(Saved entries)
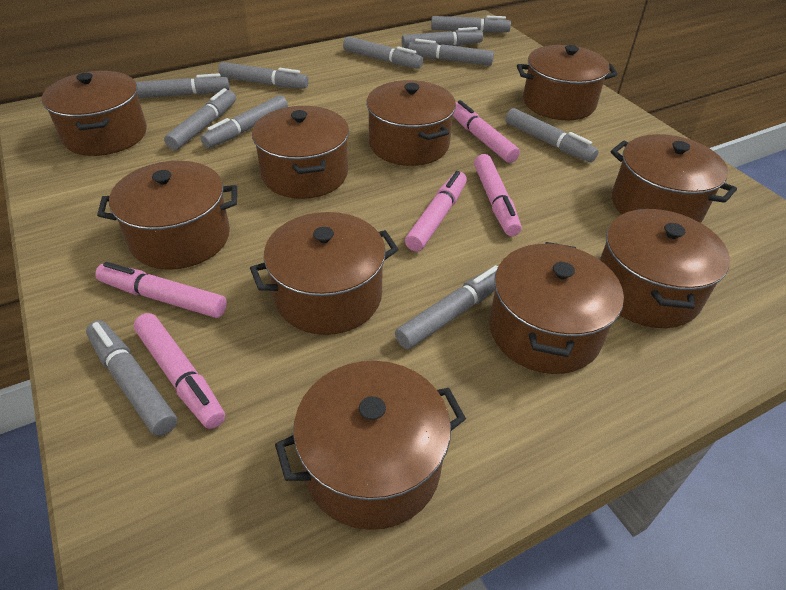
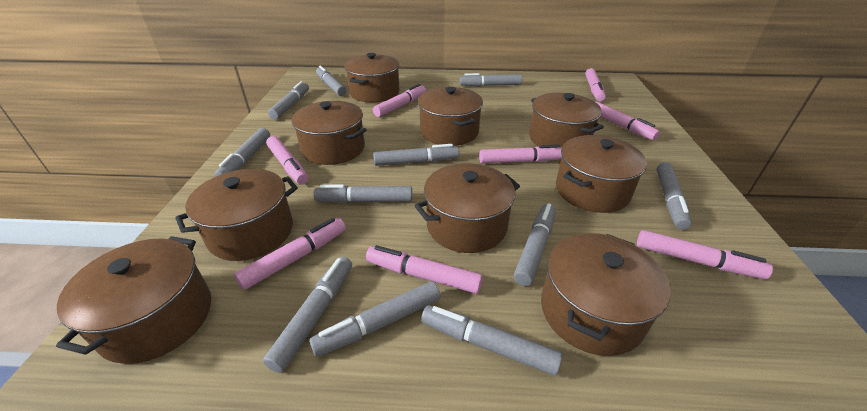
brown pot: 10 -> 9
pink marker: 5 -> 8

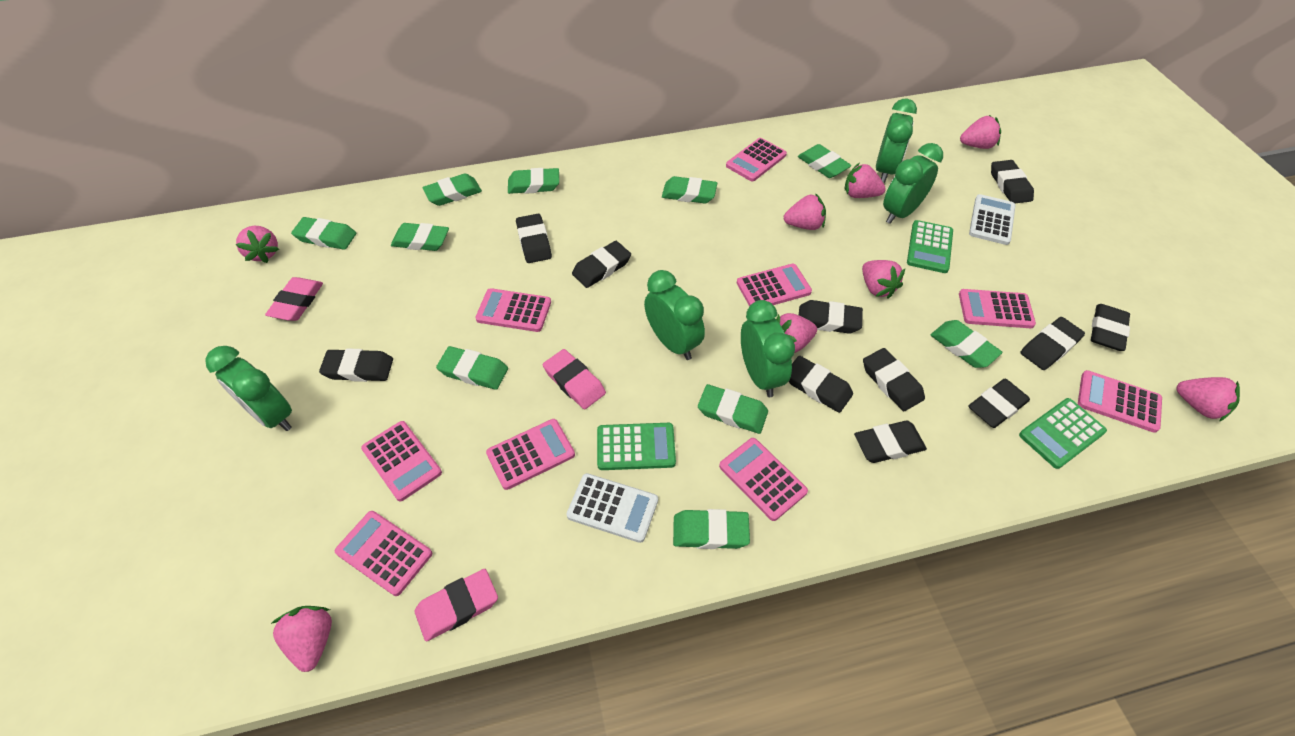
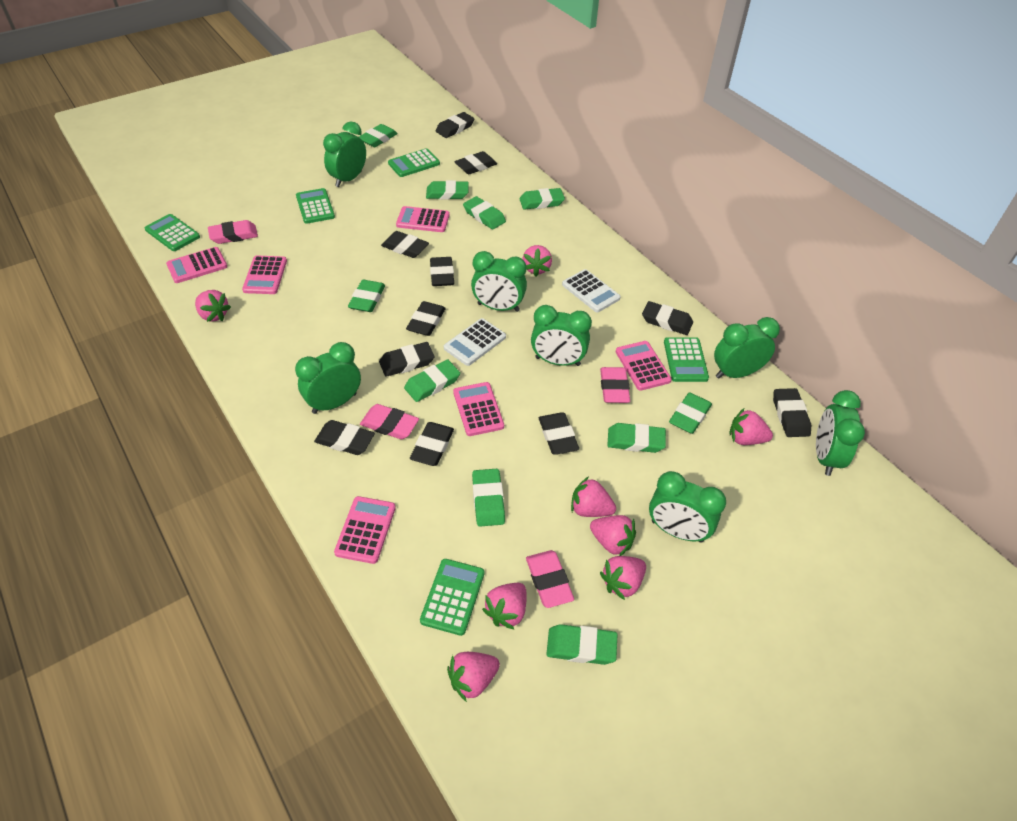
green calculator: 3 -> 5
green clock: 5 -> 7
pink calculator: 9 -> 6
pink eraser: 3 -> 4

YOUR INSTRUCTIONS:
Make an exact copy of every entry above, minus the images.

RESULT BELOW:
brown pot: 10 -> 9
pink marker: 5 -> 8

green calculator: 3 -> 5
green clock: 5 -> 7
pink calculator: 9 -> 6
pink eraser: 3 -> 4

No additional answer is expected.